**DATA EXCERPTS**
*** Begin section ***

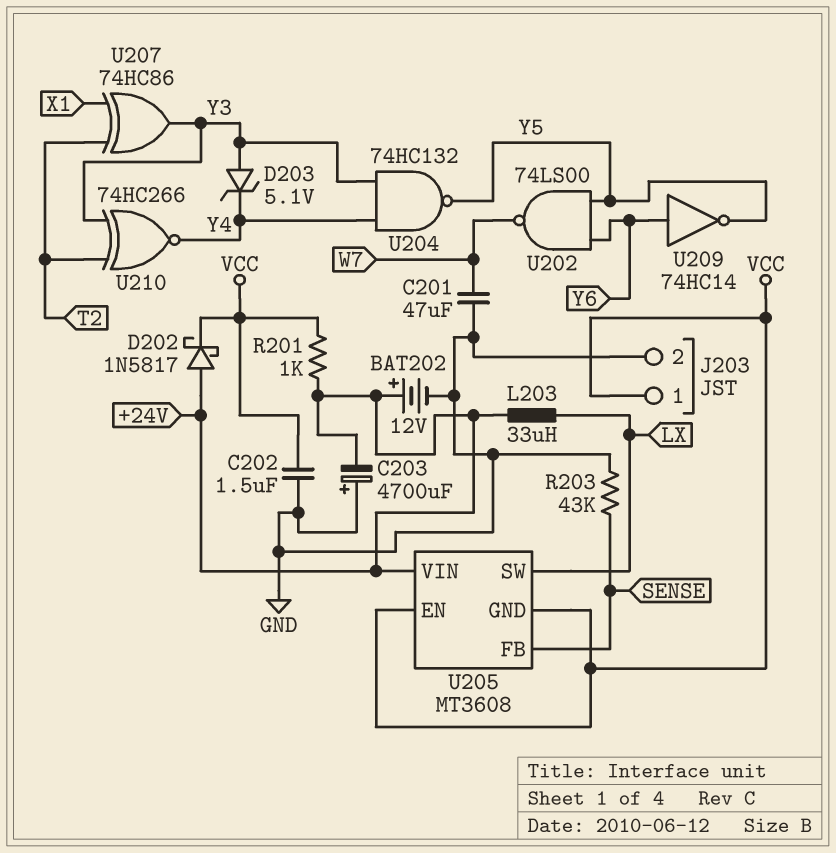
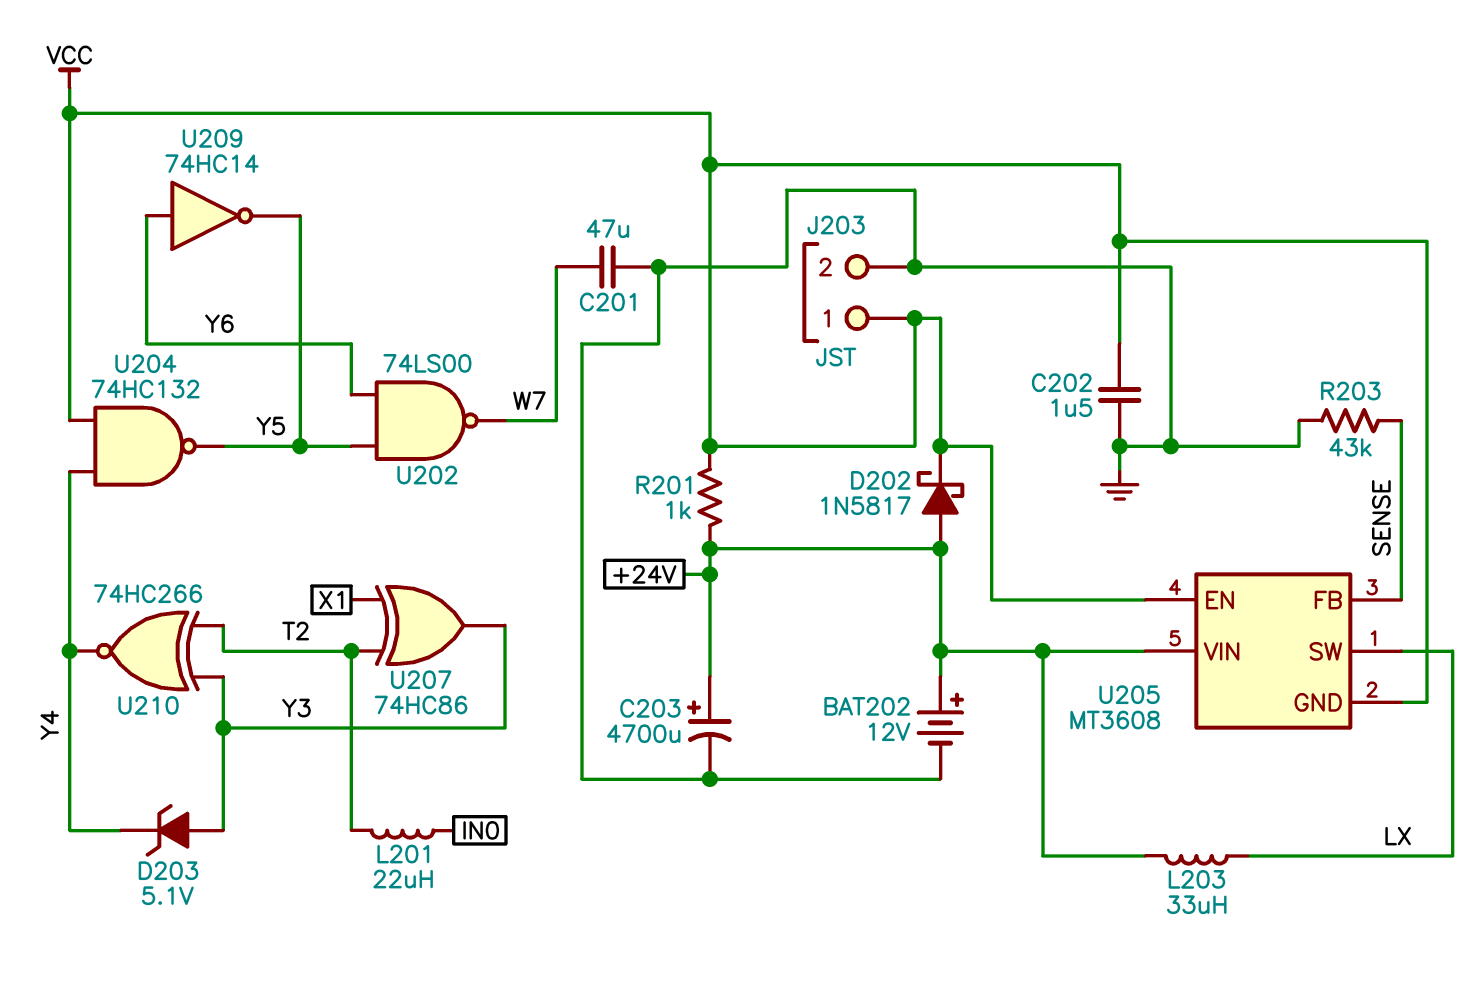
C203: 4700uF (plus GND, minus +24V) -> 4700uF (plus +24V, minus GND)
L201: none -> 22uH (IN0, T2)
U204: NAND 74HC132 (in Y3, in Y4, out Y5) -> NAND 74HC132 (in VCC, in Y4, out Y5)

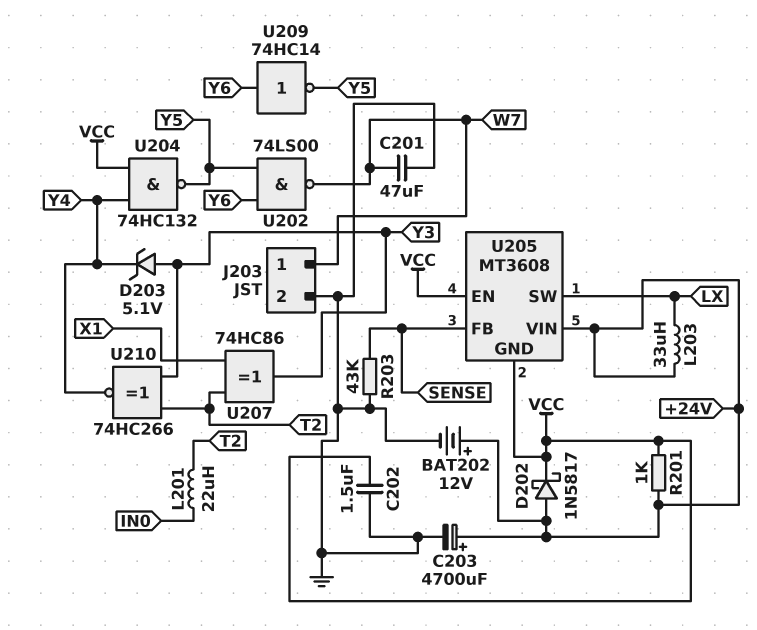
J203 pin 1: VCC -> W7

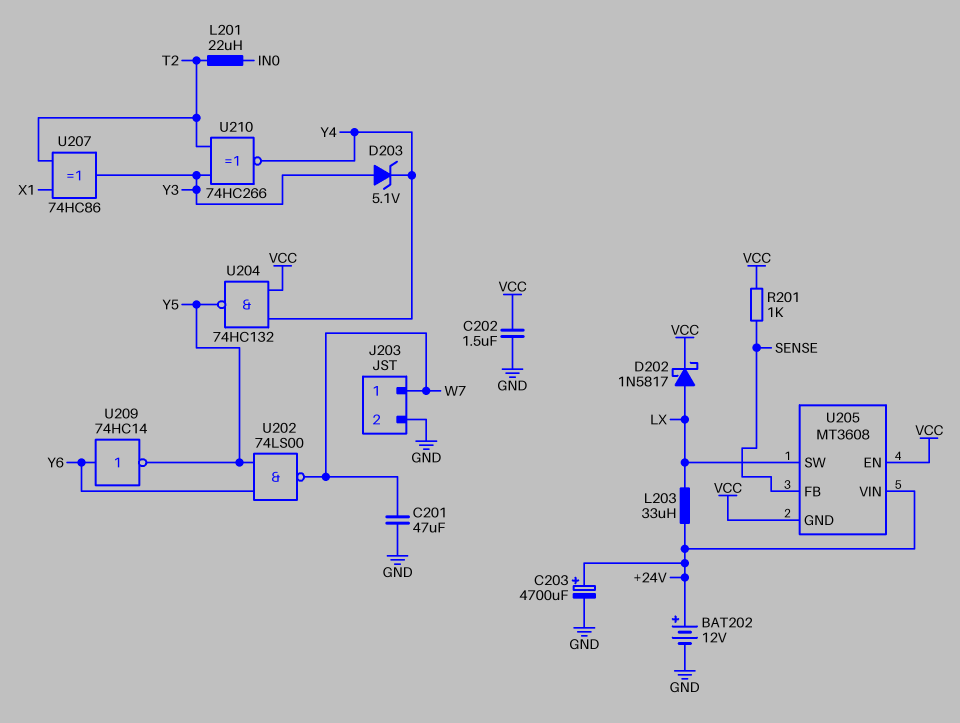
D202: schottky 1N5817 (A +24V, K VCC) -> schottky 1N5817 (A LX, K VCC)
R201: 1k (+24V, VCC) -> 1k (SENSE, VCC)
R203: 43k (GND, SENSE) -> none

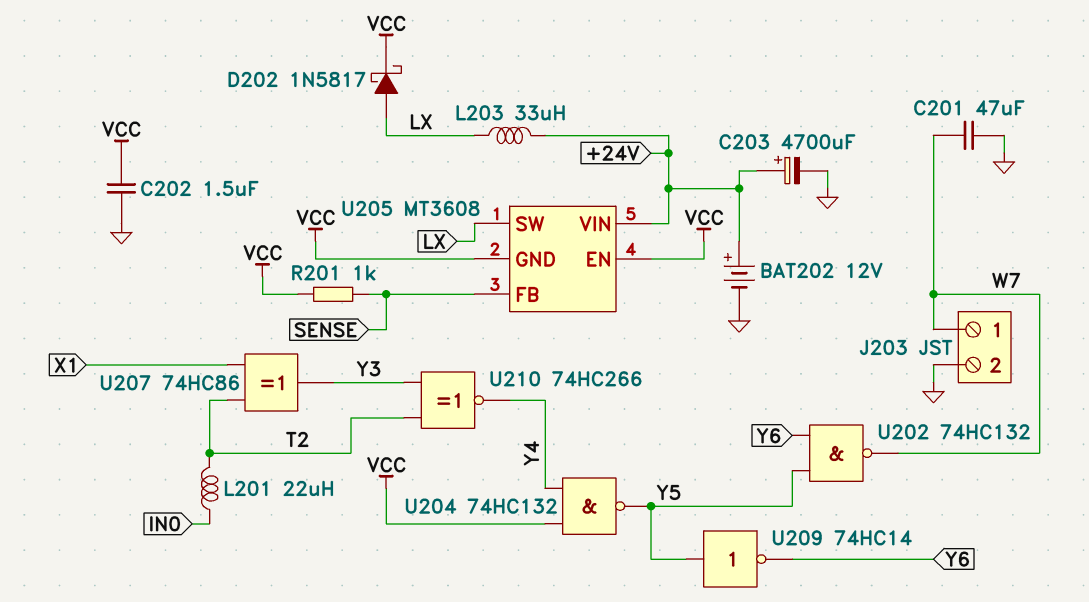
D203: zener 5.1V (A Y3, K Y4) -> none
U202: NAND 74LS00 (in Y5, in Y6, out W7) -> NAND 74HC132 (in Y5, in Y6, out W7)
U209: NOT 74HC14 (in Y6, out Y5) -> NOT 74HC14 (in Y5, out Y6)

*** End section ***

Would you transcribe, exactly and only, the lines from the one that contains "R203: 43k (GND, SENSE) -> none" through the last line of the data above, without any pictures?

R203: 43k (GND, SENSE) -> none

D203: zener 5.1V (A Y3, K Y4) -> none
U202: NAND 74LS00 (in Y5, in Y6, out W7) -> NAND 74HC132 (in Y5, in Y6, out W7)
U209: NOT 74HC14 (in Y6, out Y5) -> NOT 74HC14 (in Y5, out Y6)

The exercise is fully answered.